EXERCISE PROMPT> Reproduce the material below word for word, leaving out the pictures.

ENTRIES SUPPLIED>
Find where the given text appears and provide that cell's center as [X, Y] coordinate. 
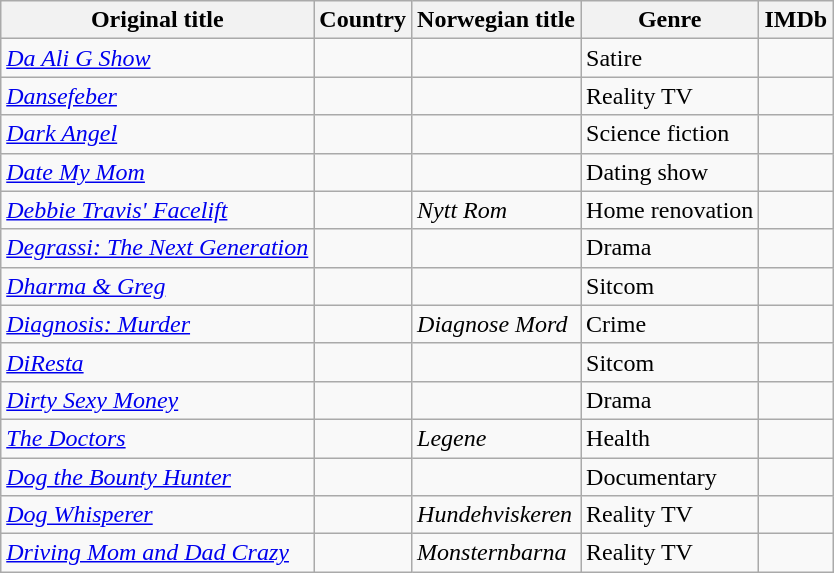
Dirty Sexy Money [158, 400]
Science fiction [670, 134]
Diagnose Mord [496, 324]
Satire [670, 58]
IMDb [796, 20]
Crime [670, 324]
Dansefeber [158, 96]
Dog the Bounty Hunter [158, 477]
Health [670, 438]
Legene [496, 438]
Driving Mom and Dad Crazy [158, 553]
Hundehviskeren [496, 515]
Dharma & Greg [158, 286]
Dark Angel [158, 134]
Degrassi: The Next Generation [158, 248]
The Doctors [158, 438]
Country [363, 20]
Diagnosis: Murder [158, 324]
Dating show [670, 172]
Da Ali G Show [158, 58]
Dog Whisperer [158, 515]
Documentary [670, 477]
Home renovation [670, 210]
Monsternbarna [496, 553]
Nytt Rom [496, 210]
Norwegian title [496, 20]
Debbie Travis' Facelift [158, 210]
Original title [158, 20]
Genre [670, 20]
Date My Mom [158, 172]
DiResta [158, 362]
Extract the (x, y) coordinate from the center of the cell holding the provided text.  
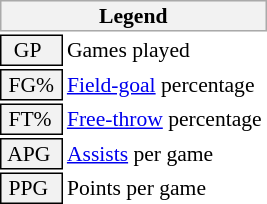
FG% (31, 85)
Assists per game (166, 154)
PPG (31, 188)
Games played (166, 50)
APG (31, 154)
Field-goal percentage (166, 85)
Points per game (166, 188)
Free-throw percentage (166, 120)
Legend (134, 16)
GP (31, 50)
FT% (31, 120)
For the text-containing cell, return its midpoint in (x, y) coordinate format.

WRITTEN RESPONSE>
Find where the given text appears and provide that cell's center as [X, Y] coordinate. 
Dirty Sexy Money [158, 400]
Science fiction [670, 134]
Diagnose Mord [496, 324]
Satire [670, 58]
IMDb [796, 20]
Crime [670, 324]
Dansefeber [158, 96]
Dog the Bounty Hunter [158, 477]
Health [670, 438]
Legene [496, 438]
Driving Mom and Dad Crazy [158, 553]
Hundehviskeren [496, 515]
Dharma & Greg [158, 286]
Dark Angel [158, 134]
Degrassi: The Next Generation [158, 248]
The Doctors [158, 438]
Country [363, 20]
Diagnosis: Murder [158, 324]
Dating show [670, 172]
Da Ali G Show [158, 58]
Dog Whisperer [158, 515]
Documentary [670, 477]
Home renovation [670, 210]
Monsternbarna [496, 553]
Nytt Rom [496, 210]
Norwegian title [496, 20]
Debbie Travis' Facelift [158, 210]
Original title [158, 20]
Genre [670, 20]
Date My Mom [158, 172]
DiResta [158, 362]
Extract the (x, y) coordinate from the center of the cell holding the provided text.  
FG% (31, 85)
Assists per game (166, 154)
PPG (31, 188)
Games played (166, 50)
APG (31, 154)
Field-goal percentage (166, 85)
Points per game (166, 188)
Free-throw percentage (166, 120)
Legend (134, 16)
GP (31, 50)
FT% (31, 120)
For the text-containing cell, return its midpoint in (x, y) coordinate format.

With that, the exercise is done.